* Image sets with object changes *

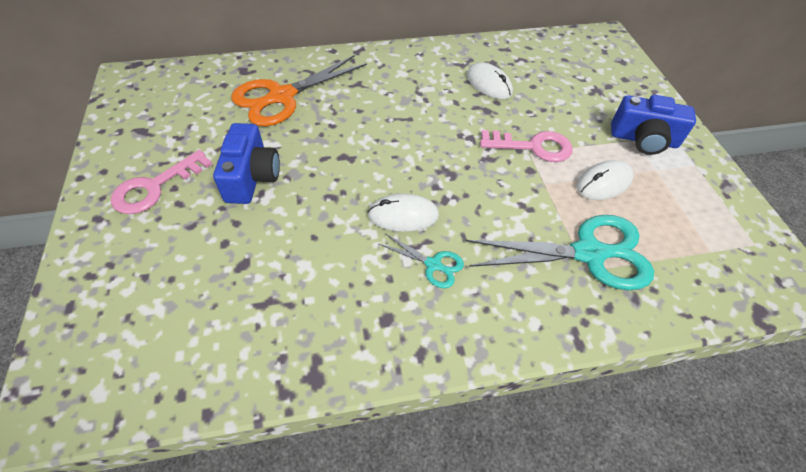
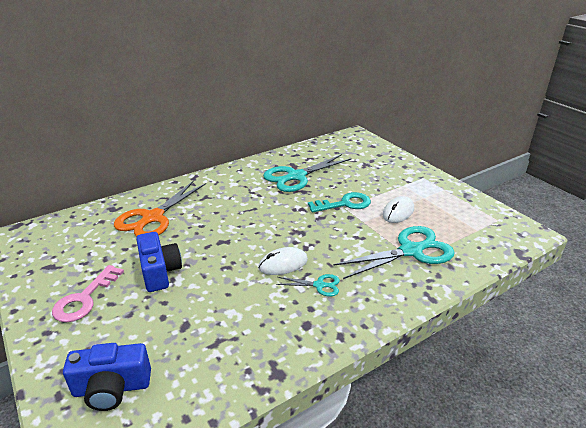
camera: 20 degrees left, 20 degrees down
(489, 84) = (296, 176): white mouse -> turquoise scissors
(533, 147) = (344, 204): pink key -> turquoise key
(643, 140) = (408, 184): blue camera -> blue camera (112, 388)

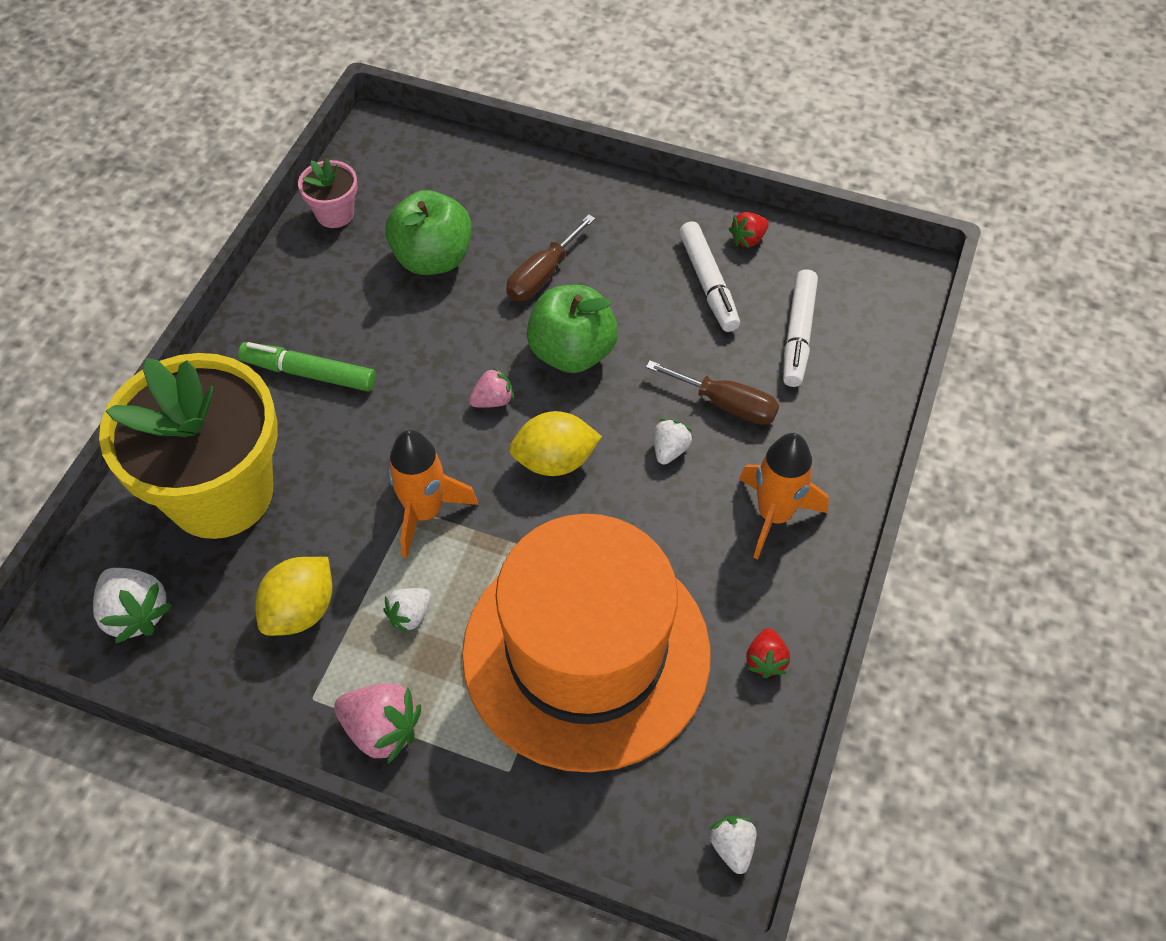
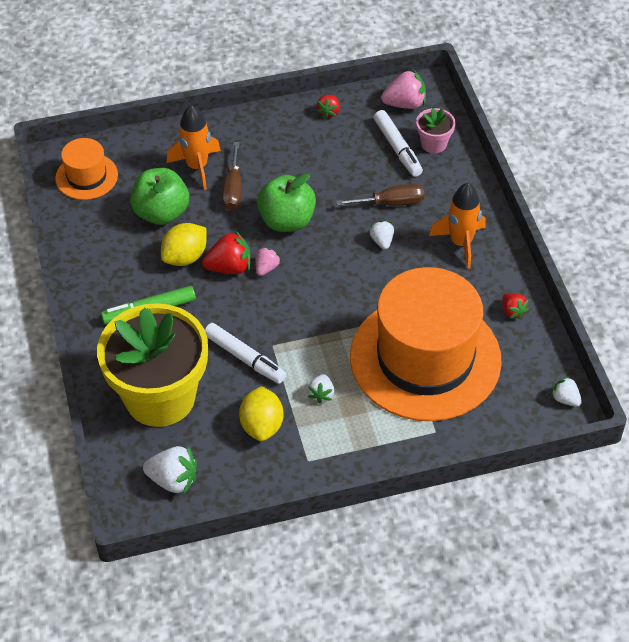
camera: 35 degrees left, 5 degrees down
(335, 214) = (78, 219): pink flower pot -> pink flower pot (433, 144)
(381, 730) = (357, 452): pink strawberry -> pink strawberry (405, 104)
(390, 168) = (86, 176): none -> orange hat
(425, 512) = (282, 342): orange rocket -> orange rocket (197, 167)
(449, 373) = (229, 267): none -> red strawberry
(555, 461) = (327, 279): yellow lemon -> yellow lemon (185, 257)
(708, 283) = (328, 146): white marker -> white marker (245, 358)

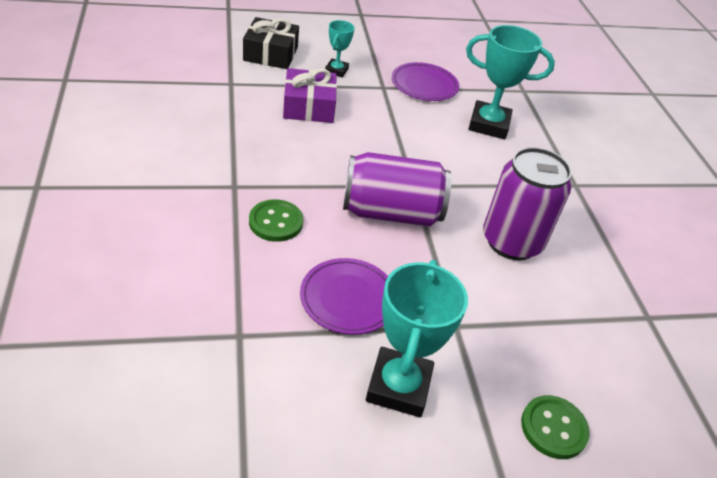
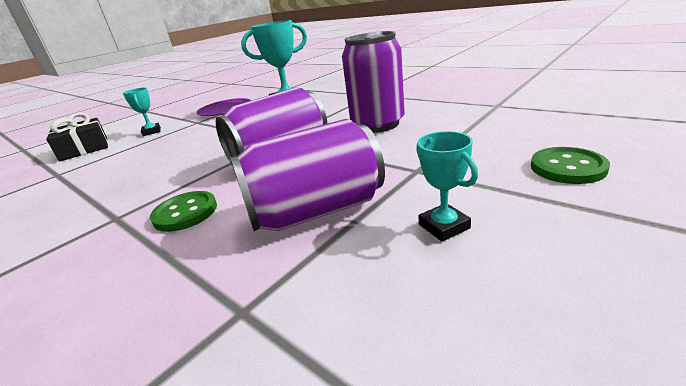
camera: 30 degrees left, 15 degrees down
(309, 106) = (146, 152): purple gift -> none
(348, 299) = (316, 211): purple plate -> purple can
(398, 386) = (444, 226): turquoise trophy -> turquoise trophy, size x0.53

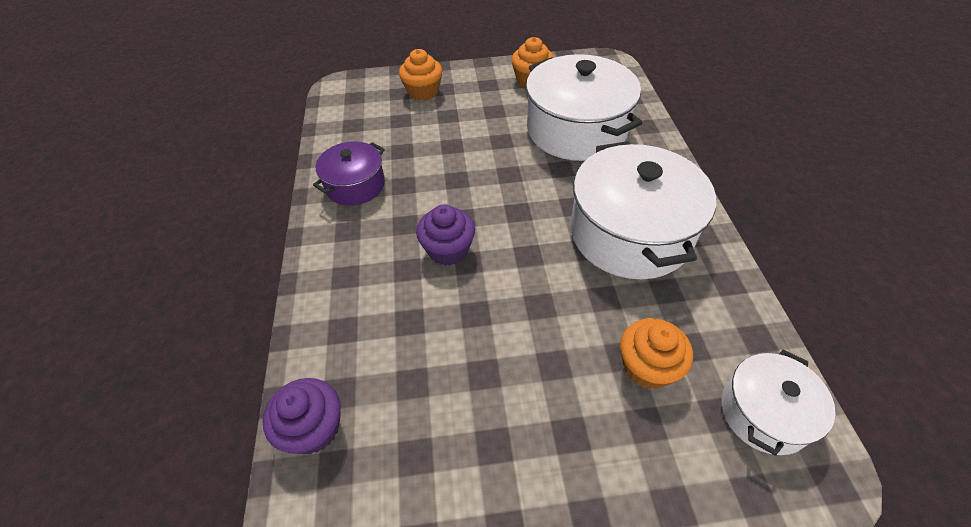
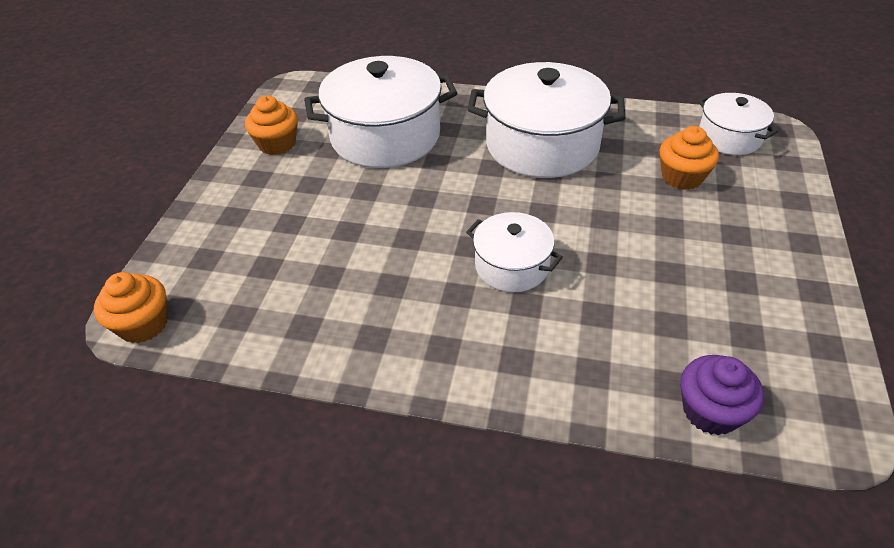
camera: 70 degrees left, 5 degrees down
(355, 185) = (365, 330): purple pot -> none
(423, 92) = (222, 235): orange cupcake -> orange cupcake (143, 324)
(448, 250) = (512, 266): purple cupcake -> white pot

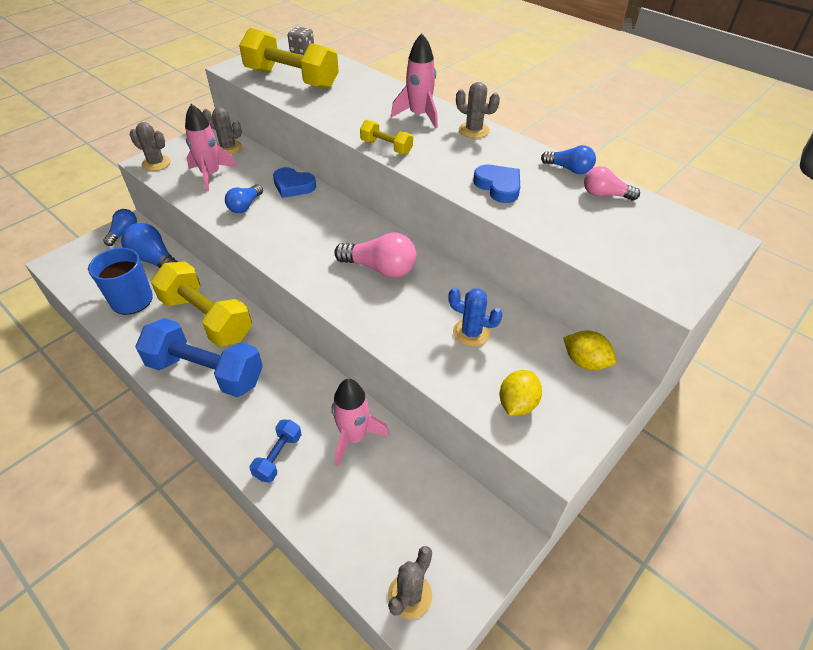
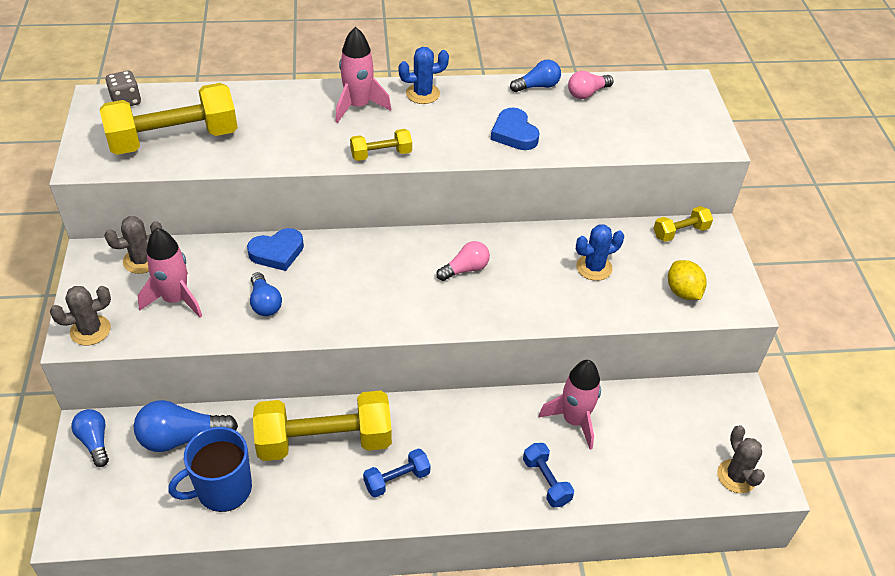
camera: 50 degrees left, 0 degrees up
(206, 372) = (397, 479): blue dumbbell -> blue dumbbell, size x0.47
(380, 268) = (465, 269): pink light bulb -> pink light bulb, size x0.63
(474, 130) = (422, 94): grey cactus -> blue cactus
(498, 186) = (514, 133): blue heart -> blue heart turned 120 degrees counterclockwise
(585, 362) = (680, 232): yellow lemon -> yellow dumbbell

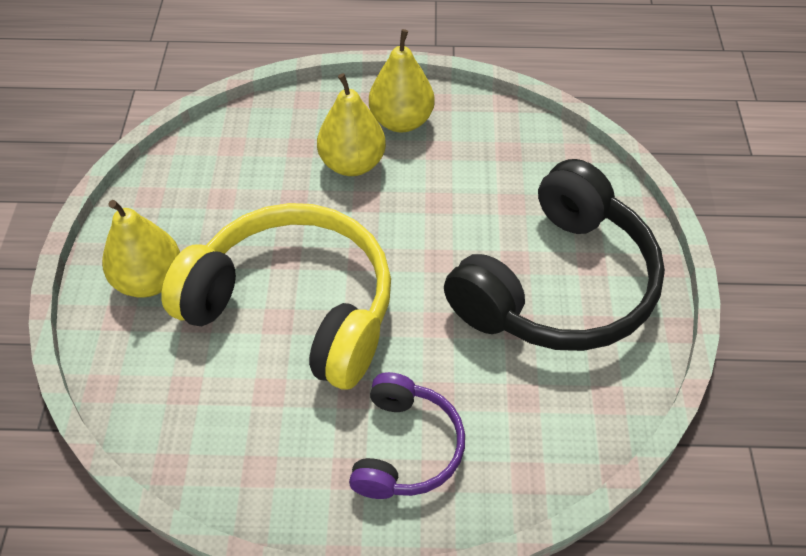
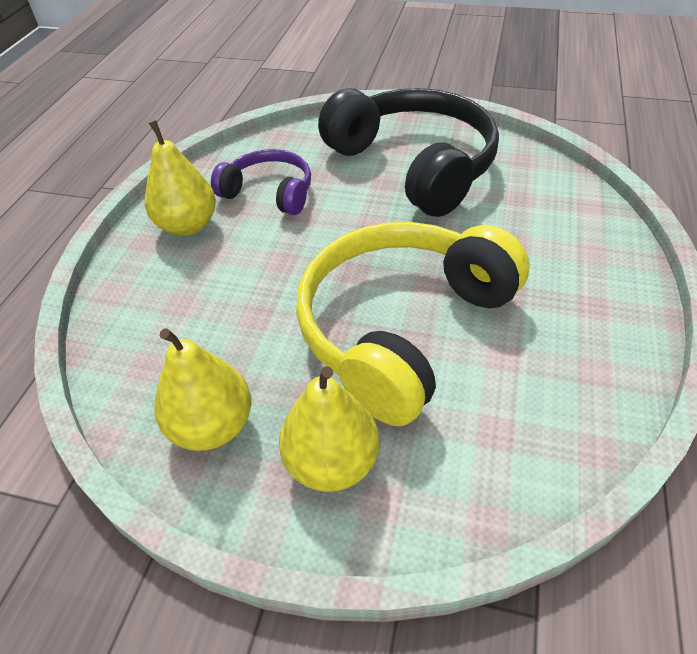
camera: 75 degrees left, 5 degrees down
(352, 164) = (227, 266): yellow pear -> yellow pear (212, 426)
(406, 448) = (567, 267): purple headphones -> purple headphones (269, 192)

* What you should do *
In the entries above, find the line with "(643, 140) = (408, 184): blue" and the line with "(425, 512) = (282, 342): orange". Return exactly those lines and all the ones between them, pictures excluded.

* Your solution *
(643, 140) = (408, 184): blue camera -> blue camera (112, 388)

camera: 35 degrees left, 5 degrees down
(335, 214) = (78, 219): pink flower pot -> pink flower pot (433, 144)
(381, 730) = (357, 452): pink strawberry -> pink strawberry (405, 104)
(390, 168) = (86, 176): none -> orange hat
(425, 512) = (282, 342): orange rocket -> orange rocket (197, 167)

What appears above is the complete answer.